ACTIVITY: An exact copy is needed of the lines from the one that contains "SD: SD-SPI -> TF-card" through the final line of the data below, with pictures left out.

(RECORD SET Opens)

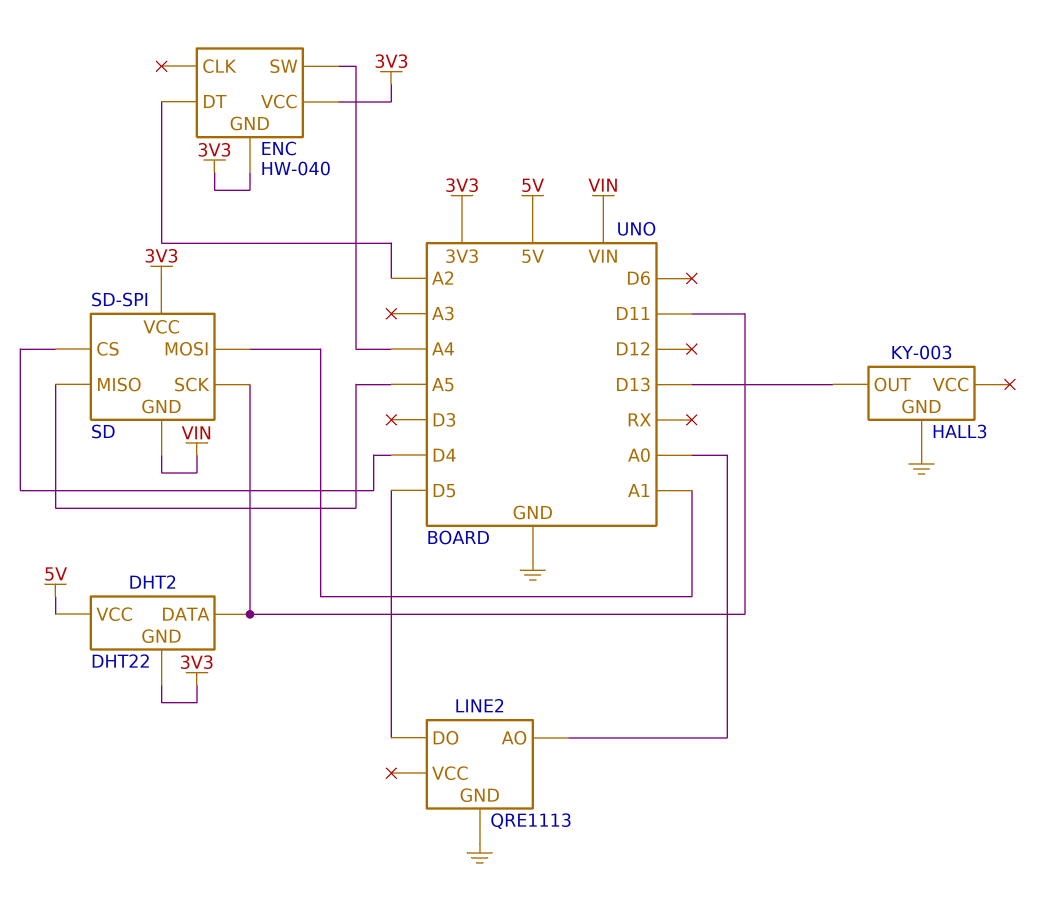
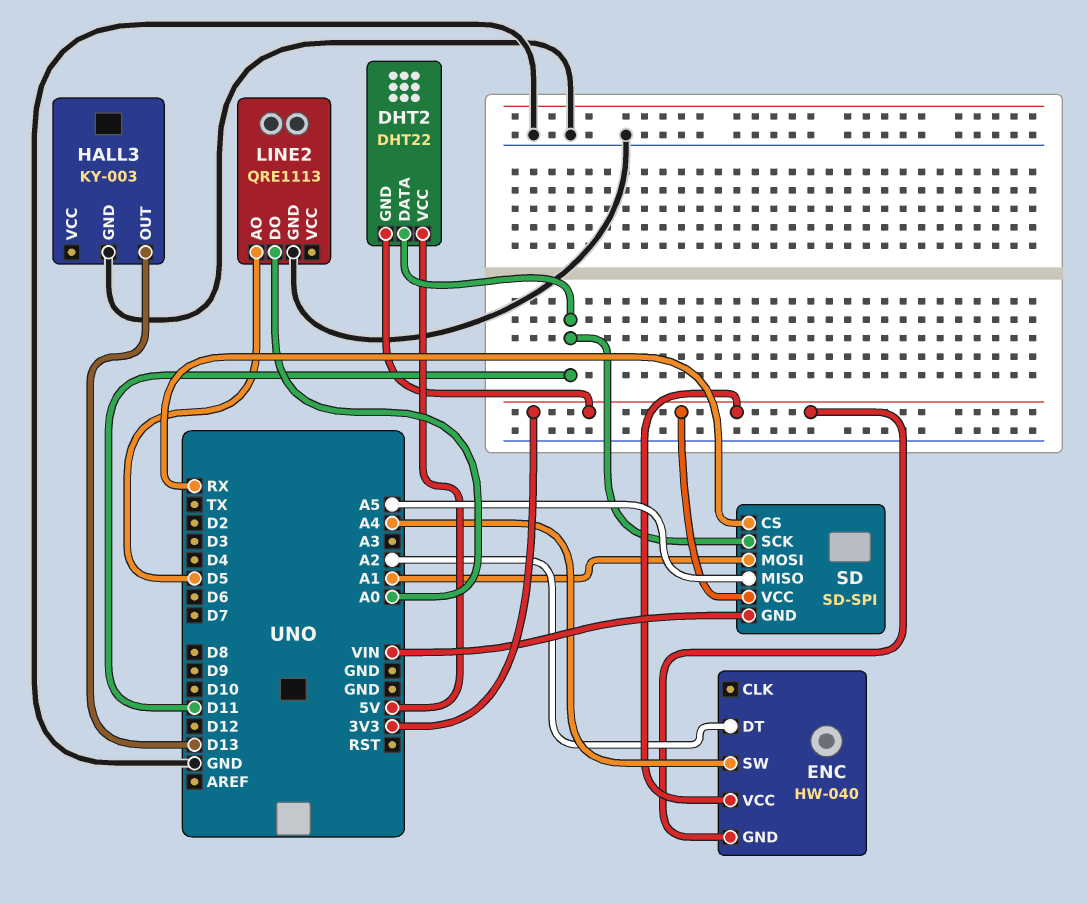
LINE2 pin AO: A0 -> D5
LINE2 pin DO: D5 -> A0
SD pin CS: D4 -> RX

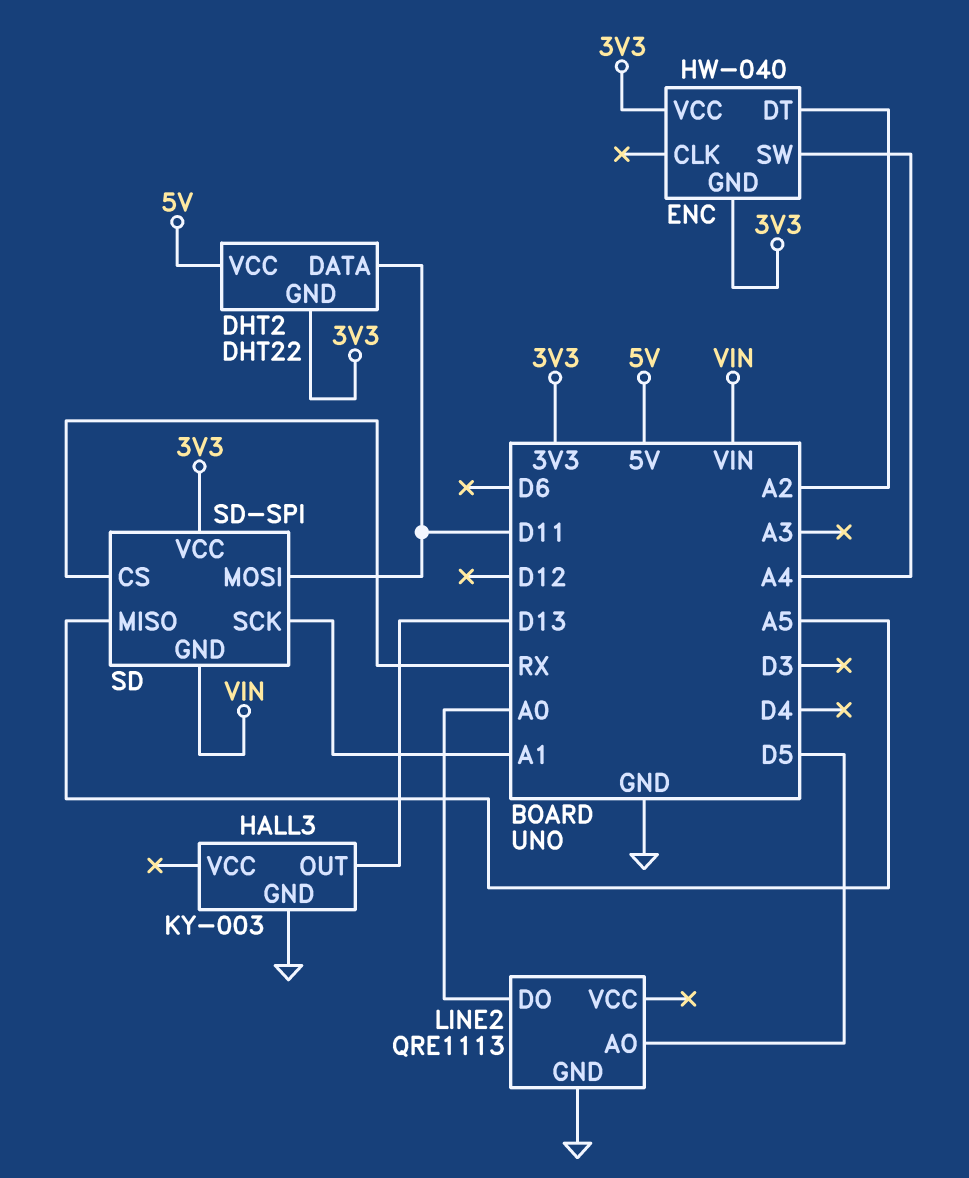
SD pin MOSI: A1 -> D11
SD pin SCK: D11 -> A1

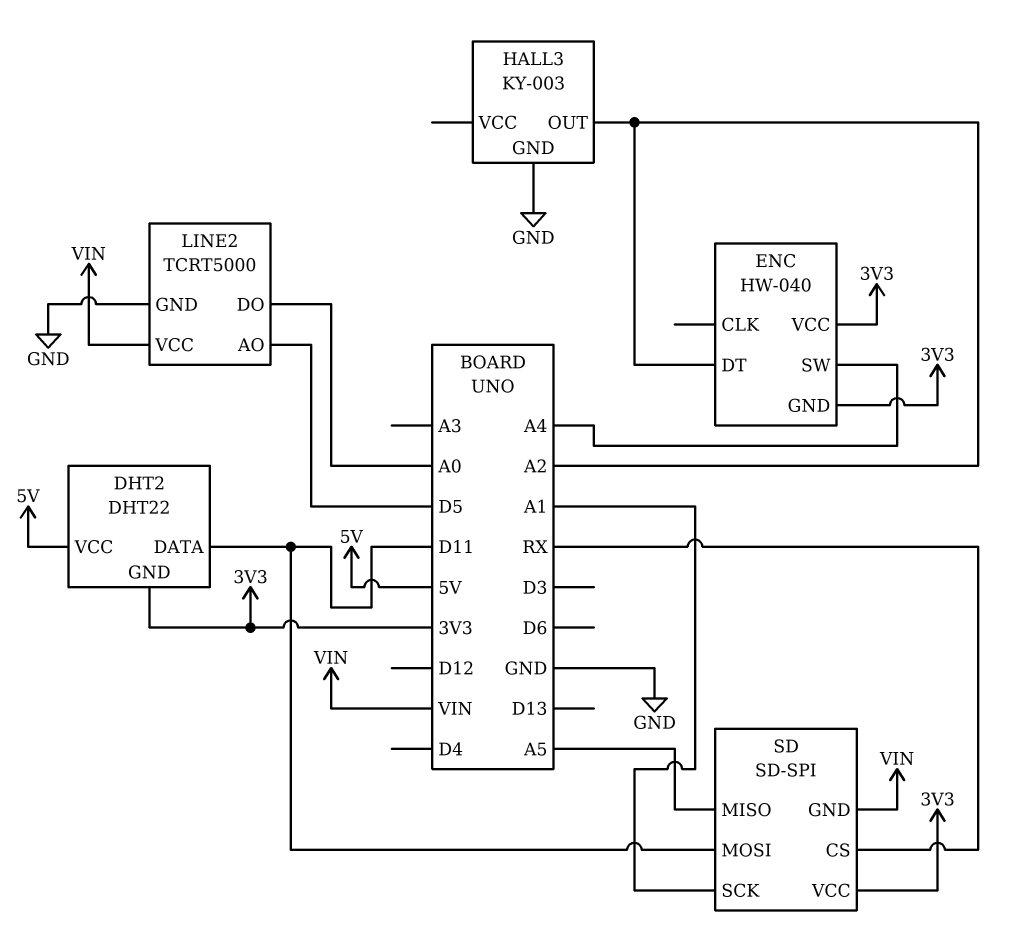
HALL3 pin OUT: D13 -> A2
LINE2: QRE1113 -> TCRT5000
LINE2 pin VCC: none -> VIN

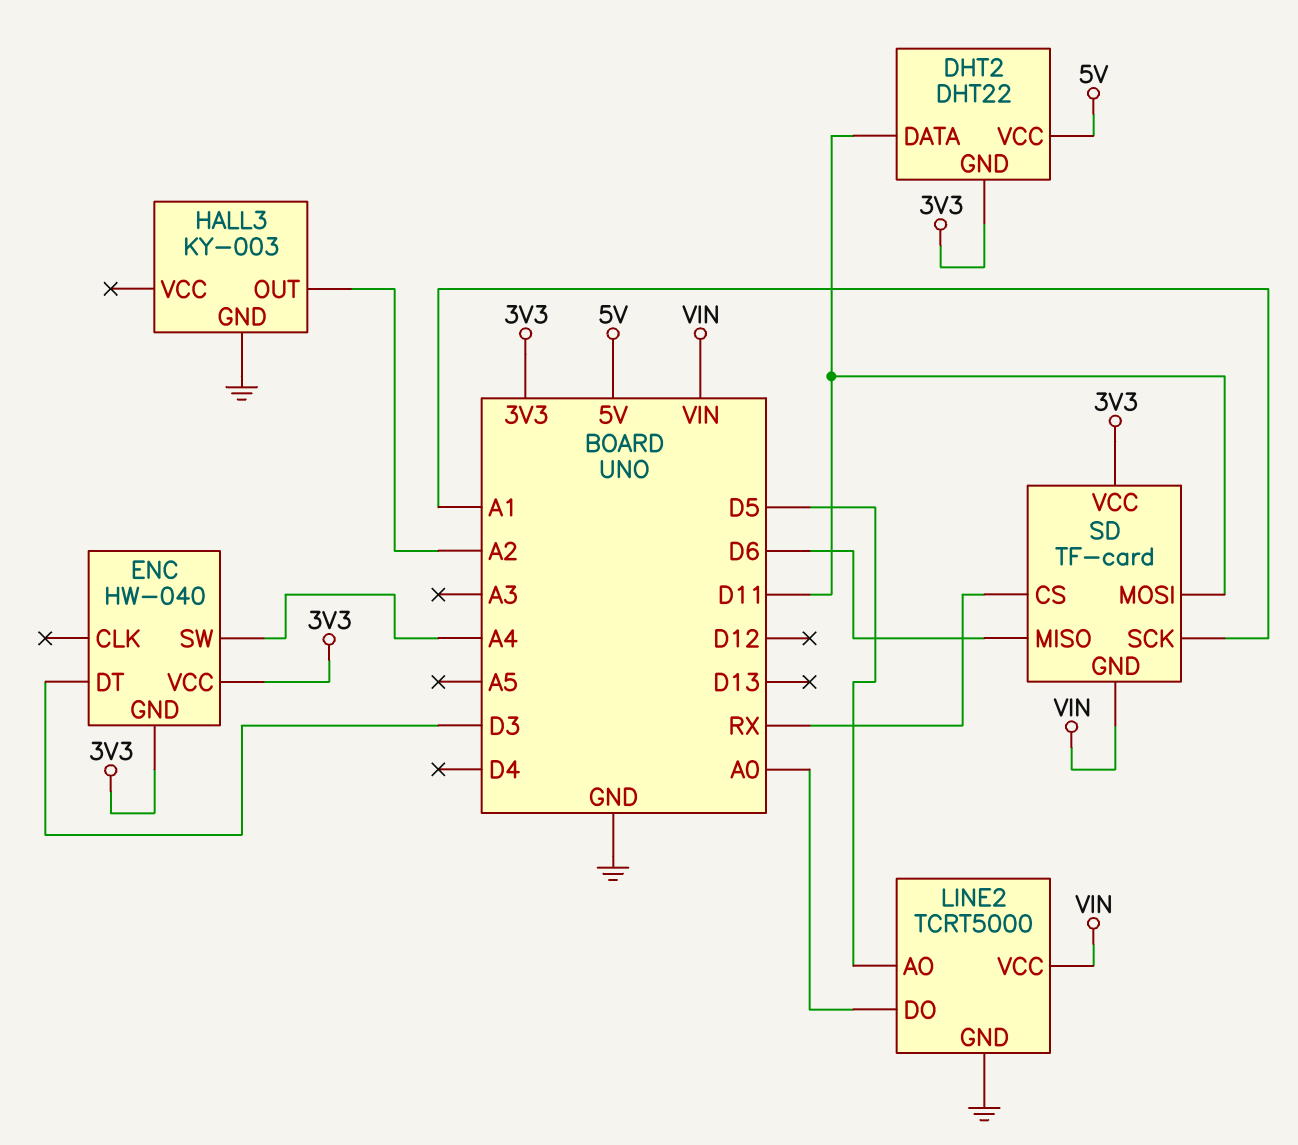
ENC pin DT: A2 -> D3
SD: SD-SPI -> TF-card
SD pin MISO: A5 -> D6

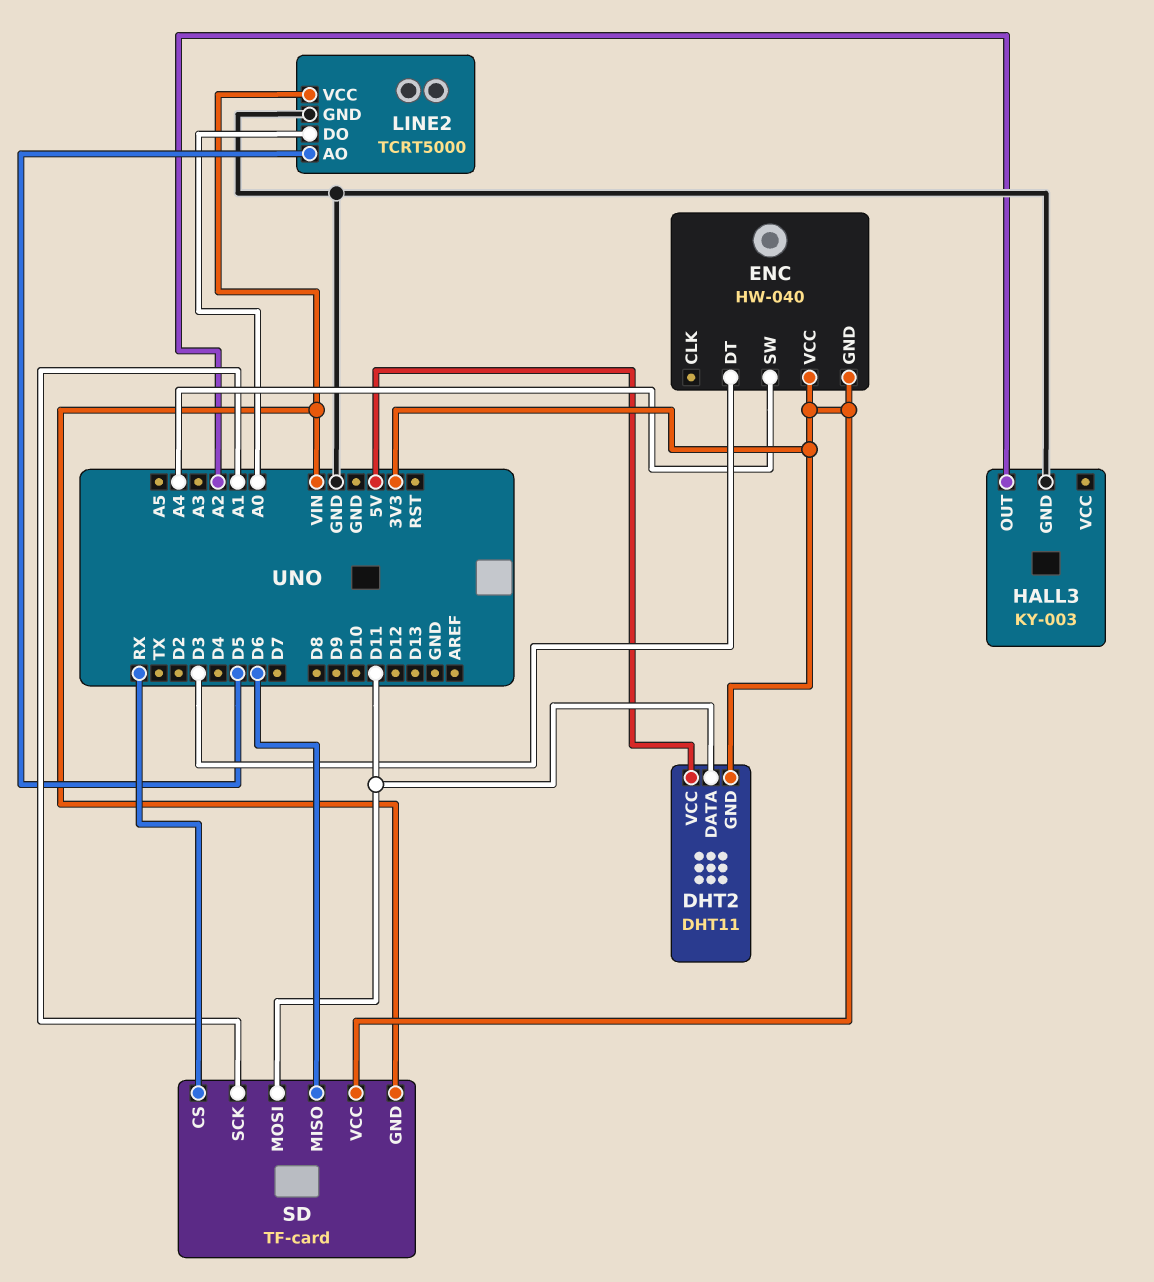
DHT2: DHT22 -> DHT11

(RECORD SET Closes)

EXERCISE RESPONSE:
SD: SD-SPI -> TF-card
SD pin MISO: A5 -> D6

DHT2: DHT22 -> DHT11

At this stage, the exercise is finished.